● **Task prompt**
Reproduce each line of the material exactly, minus any picture.

● **Input for this task**
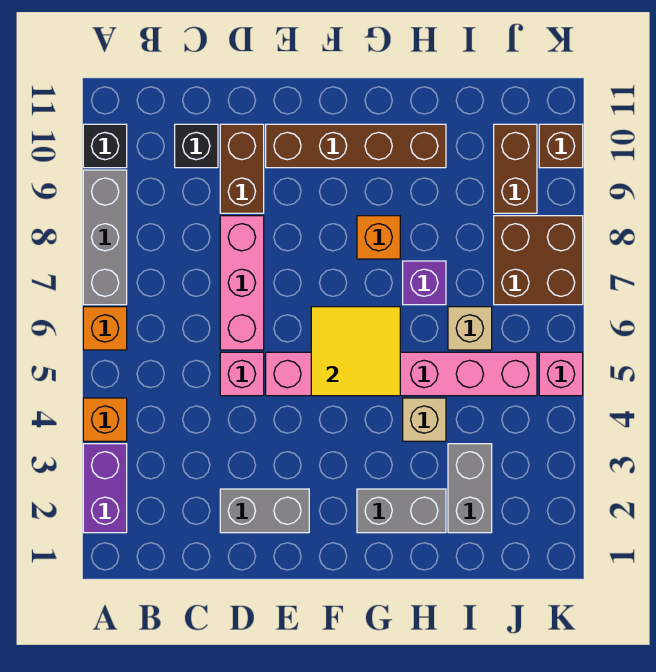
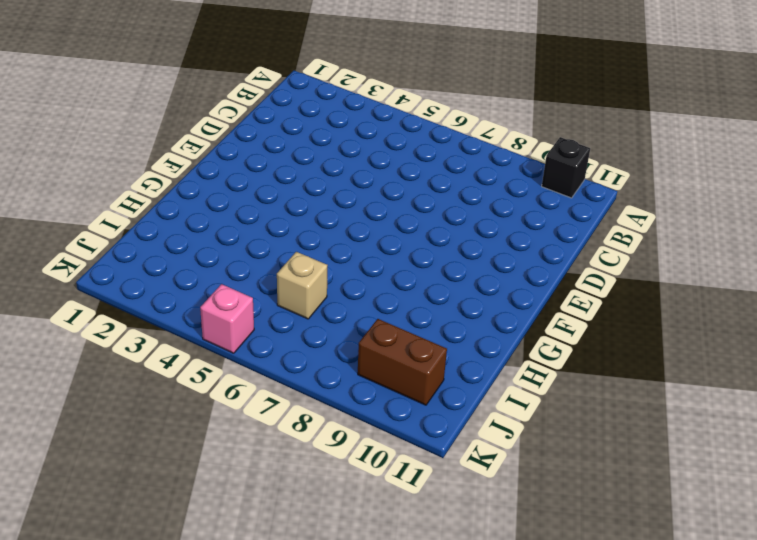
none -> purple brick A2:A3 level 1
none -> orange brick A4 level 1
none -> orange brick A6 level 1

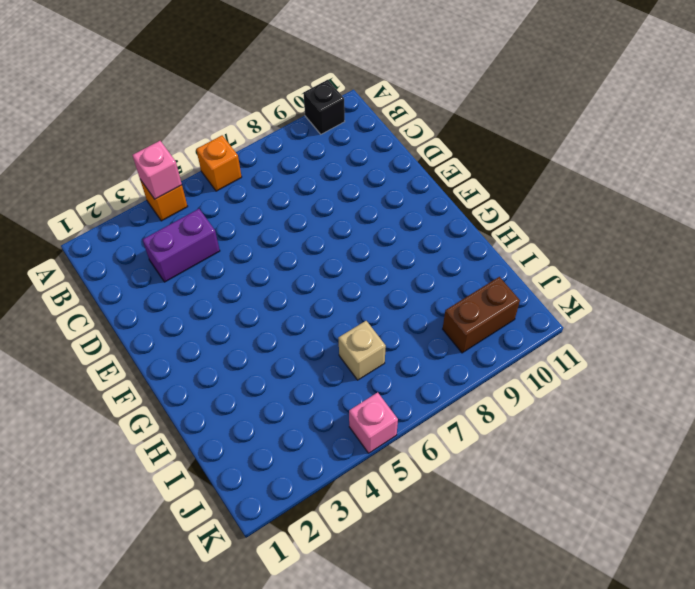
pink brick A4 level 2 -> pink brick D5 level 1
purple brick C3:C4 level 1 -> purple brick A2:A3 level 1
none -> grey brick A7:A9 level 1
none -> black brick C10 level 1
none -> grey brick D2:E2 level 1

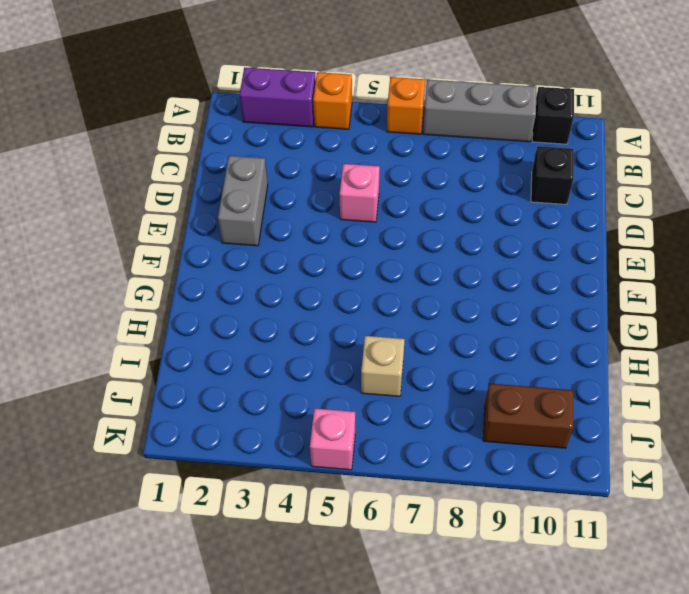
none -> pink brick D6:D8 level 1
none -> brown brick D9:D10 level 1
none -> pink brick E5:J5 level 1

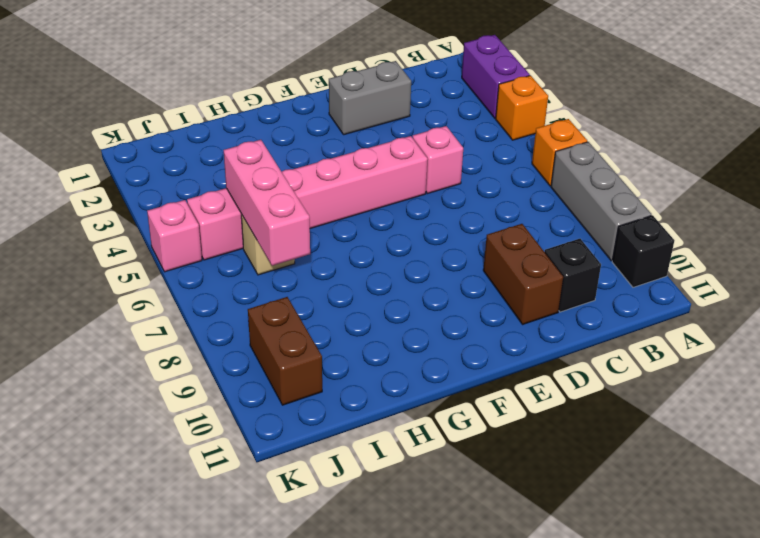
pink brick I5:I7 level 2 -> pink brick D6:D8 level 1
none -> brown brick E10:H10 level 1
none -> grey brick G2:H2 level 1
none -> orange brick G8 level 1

● **Finished task**
none -> purple brick A2:A3 level 1
none -> orange brick A4 level 1
none -> orange brick A6 level 1

pink brick A4 level 2 -> pink brick D5 level 1
purple brick C3:C4 level 1 -> purple brick A2:A3 level 1
none -> grey brick A7:A9 level 1
none -> black brick C10 level 1
none -> grey brick D2:E2 level 1

none -> pink brick D6:D8 level 1
none -> brown brick D9:D10 level 1
none -> pink brick E5:J5 level 1

pink brick I5:I7 level 2 -> pink brick D6:D8 level 1
none -> brown brick E10:H10 level 1
none -> grey brick G2:H2 level 1
none -> orange brick G8 level 1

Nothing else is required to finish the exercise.